▽

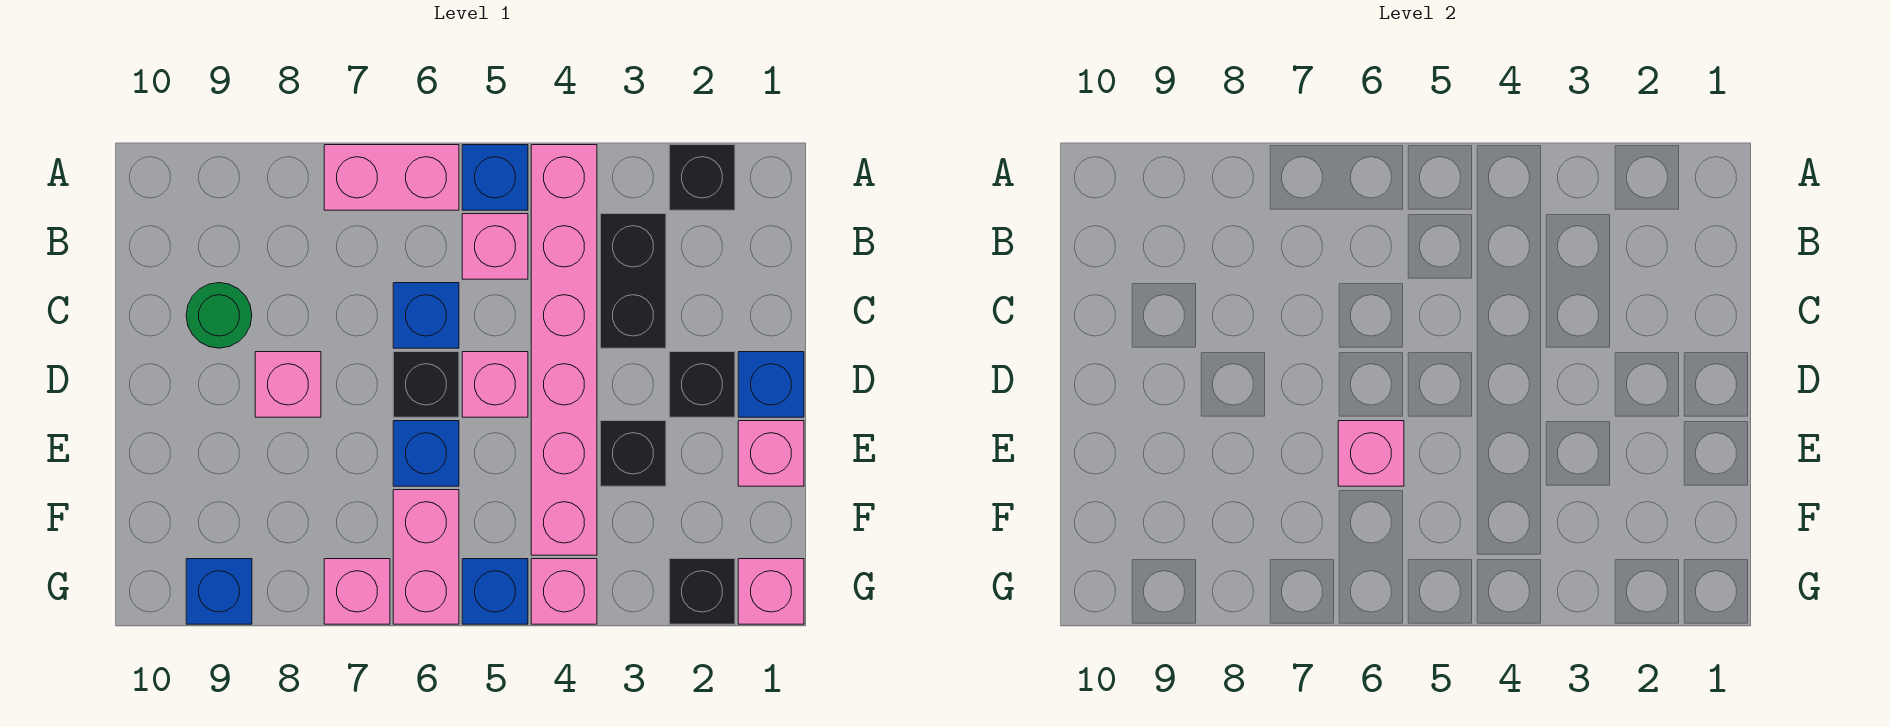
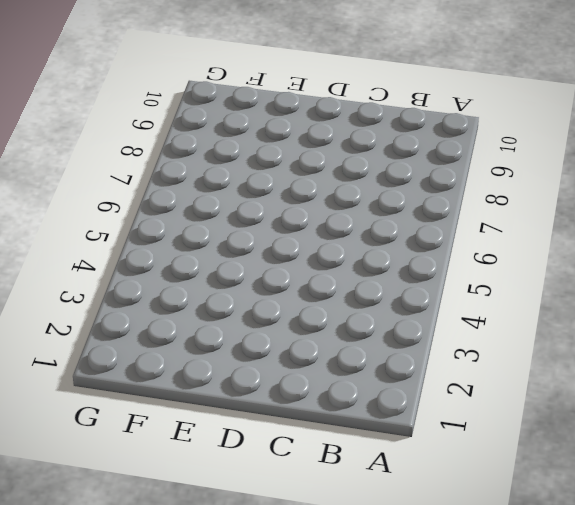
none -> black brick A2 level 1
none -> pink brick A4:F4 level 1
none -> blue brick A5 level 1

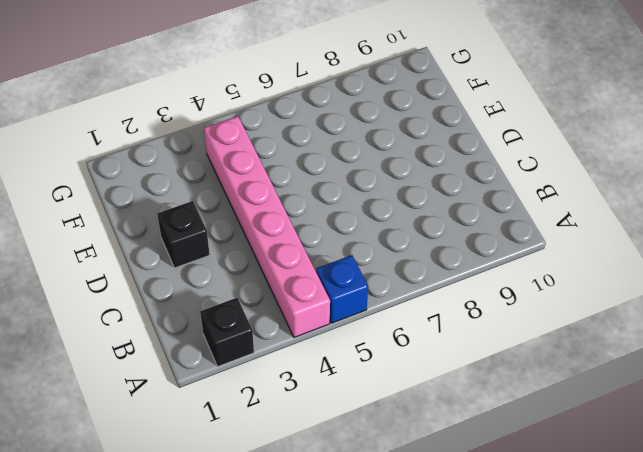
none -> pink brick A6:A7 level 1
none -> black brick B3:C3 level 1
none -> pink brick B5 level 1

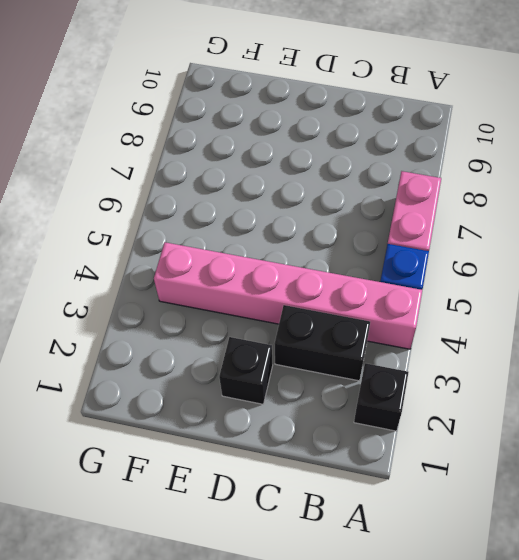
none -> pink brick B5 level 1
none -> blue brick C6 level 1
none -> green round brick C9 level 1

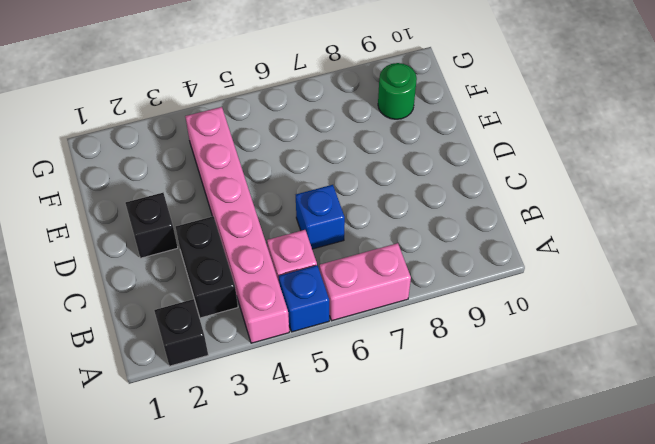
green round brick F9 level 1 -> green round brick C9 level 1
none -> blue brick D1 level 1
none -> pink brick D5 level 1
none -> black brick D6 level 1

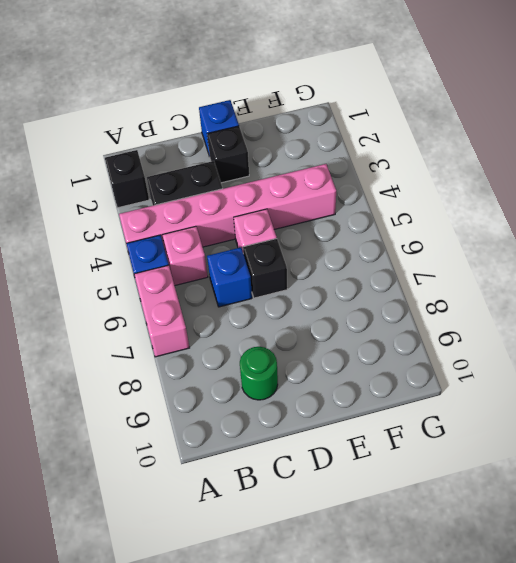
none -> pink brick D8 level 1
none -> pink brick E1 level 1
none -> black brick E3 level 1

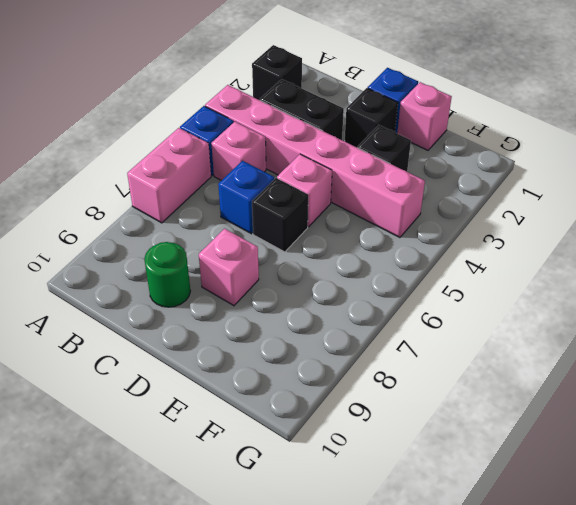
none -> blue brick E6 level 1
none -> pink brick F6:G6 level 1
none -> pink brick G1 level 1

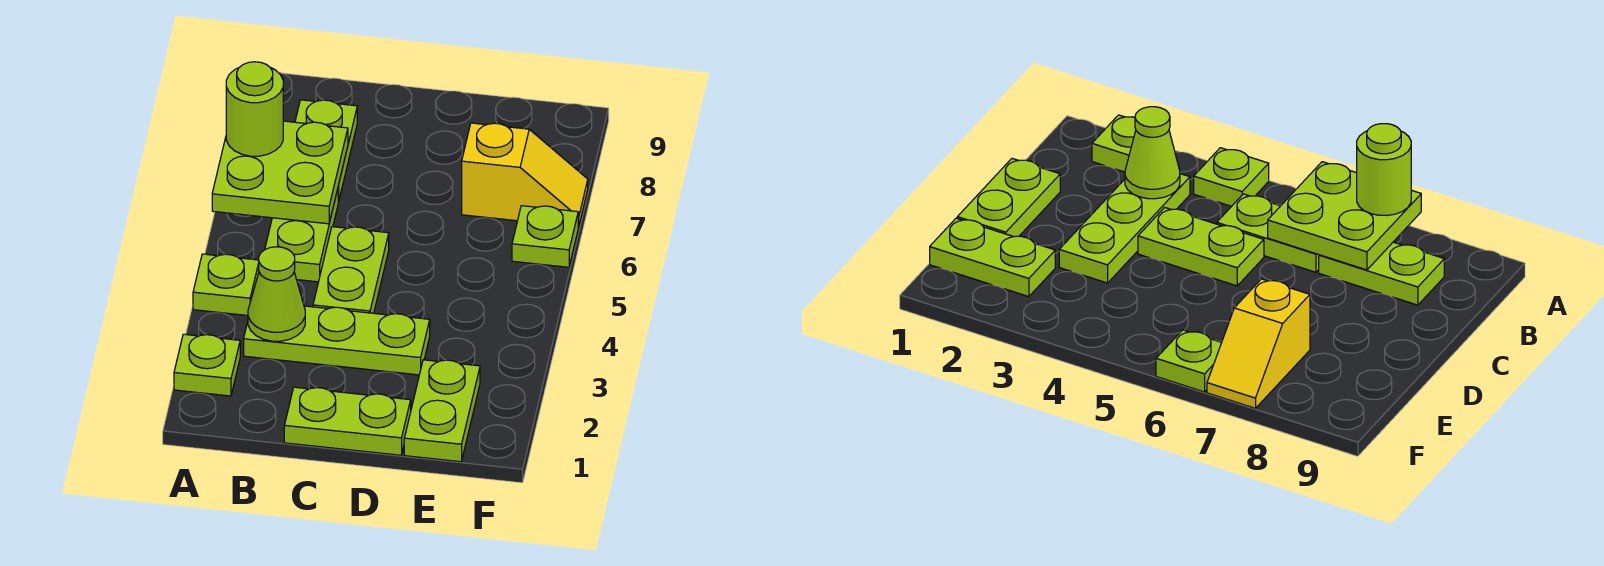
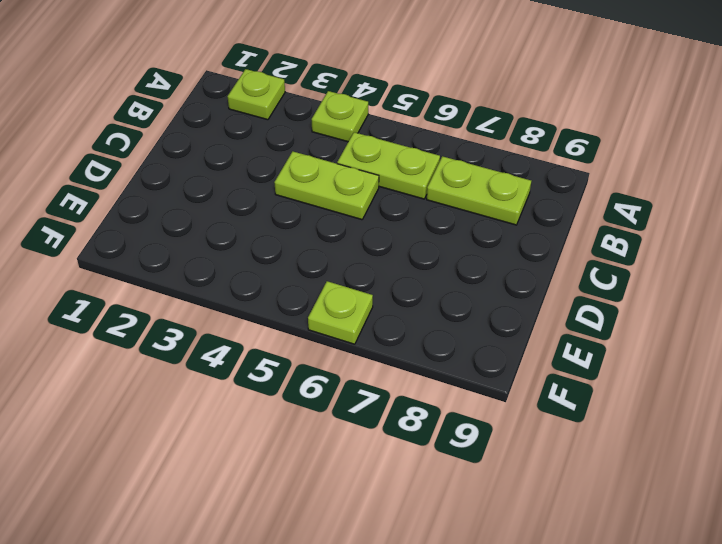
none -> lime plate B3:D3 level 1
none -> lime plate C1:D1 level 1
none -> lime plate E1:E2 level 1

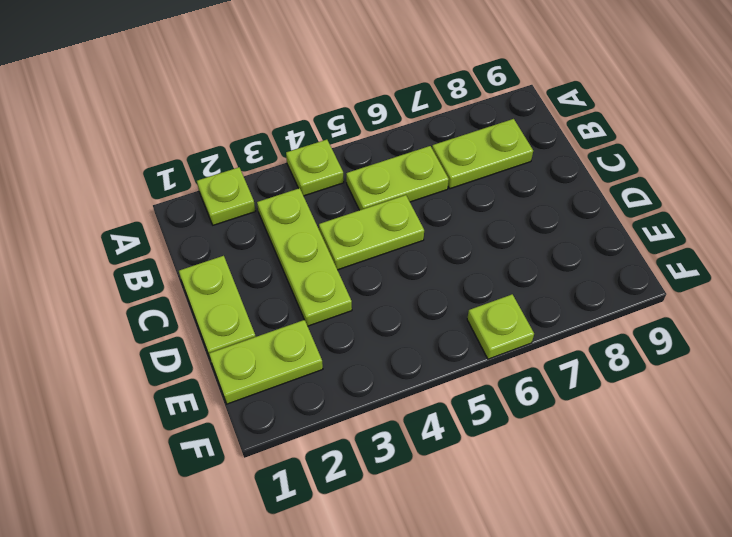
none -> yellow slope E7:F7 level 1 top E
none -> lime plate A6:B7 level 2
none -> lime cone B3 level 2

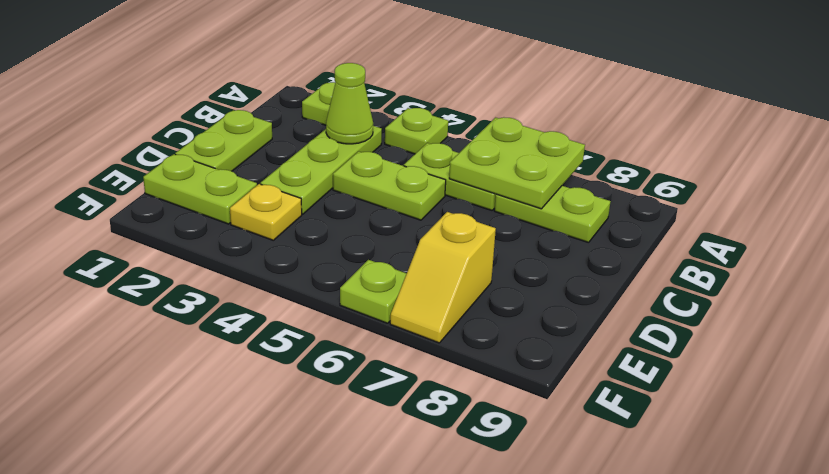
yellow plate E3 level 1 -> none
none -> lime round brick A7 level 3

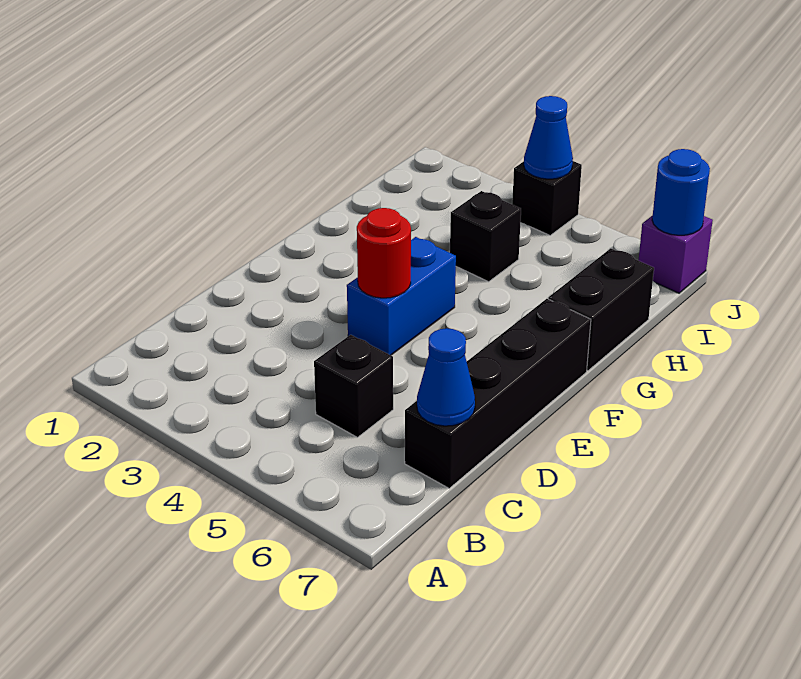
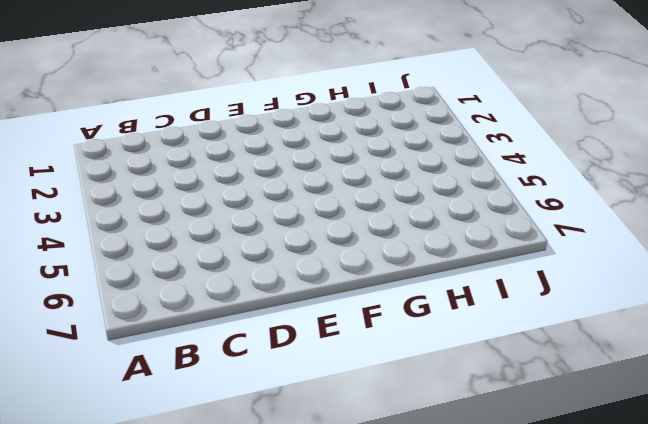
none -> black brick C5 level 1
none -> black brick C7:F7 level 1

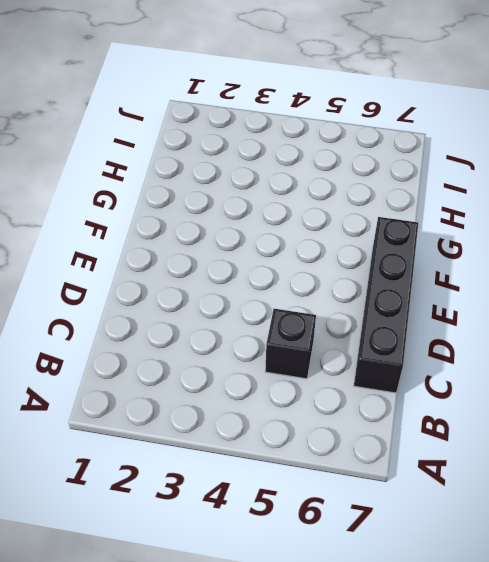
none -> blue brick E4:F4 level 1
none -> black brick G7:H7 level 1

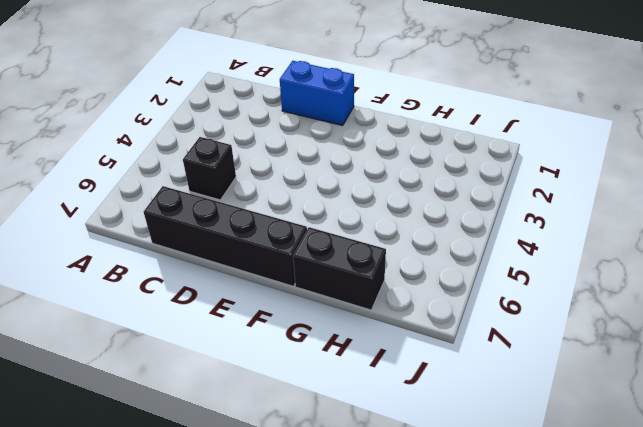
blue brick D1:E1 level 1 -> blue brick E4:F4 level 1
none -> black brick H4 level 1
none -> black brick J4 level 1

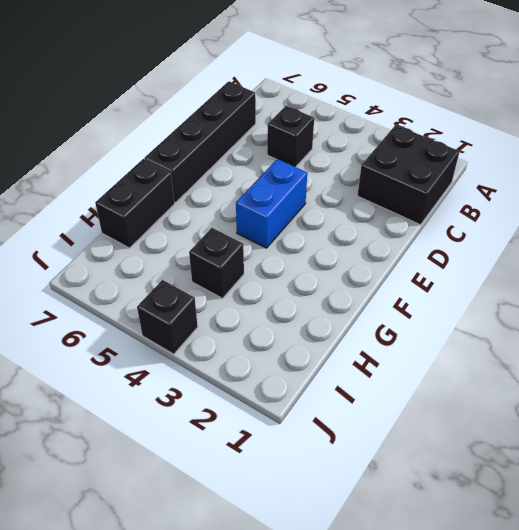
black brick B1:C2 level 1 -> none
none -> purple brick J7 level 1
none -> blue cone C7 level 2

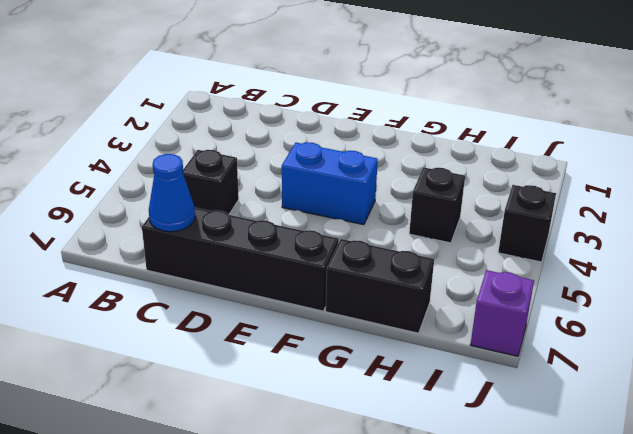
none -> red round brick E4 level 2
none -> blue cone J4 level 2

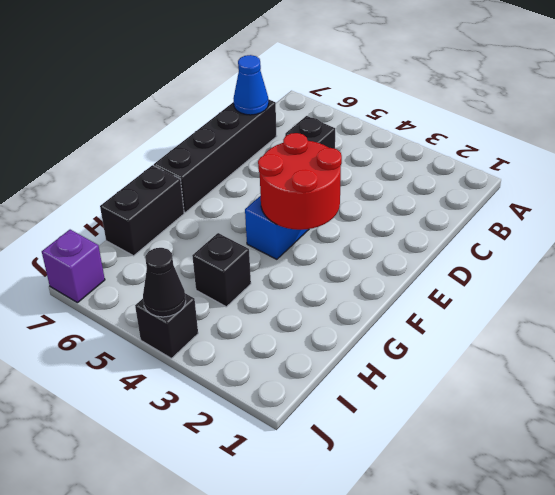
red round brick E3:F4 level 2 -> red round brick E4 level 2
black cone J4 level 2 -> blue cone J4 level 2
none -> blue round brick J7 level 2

△

[Your assignment]: Give back exactly the lines running from the one that contains "none -> blue cone C7 level 2" to the end of the records, including both of those lines and excluding every picture.

[Output]:
none -> blue cone C7 level 2

none -> red round brick E4 level 2
none -> blue cone J4 level 2

red round brick E3:F4 level 2 -> red round brick E4 level 2
black cone J4 level 2 -> blue cone J4 level 2
none -> blue round brick J7 level 2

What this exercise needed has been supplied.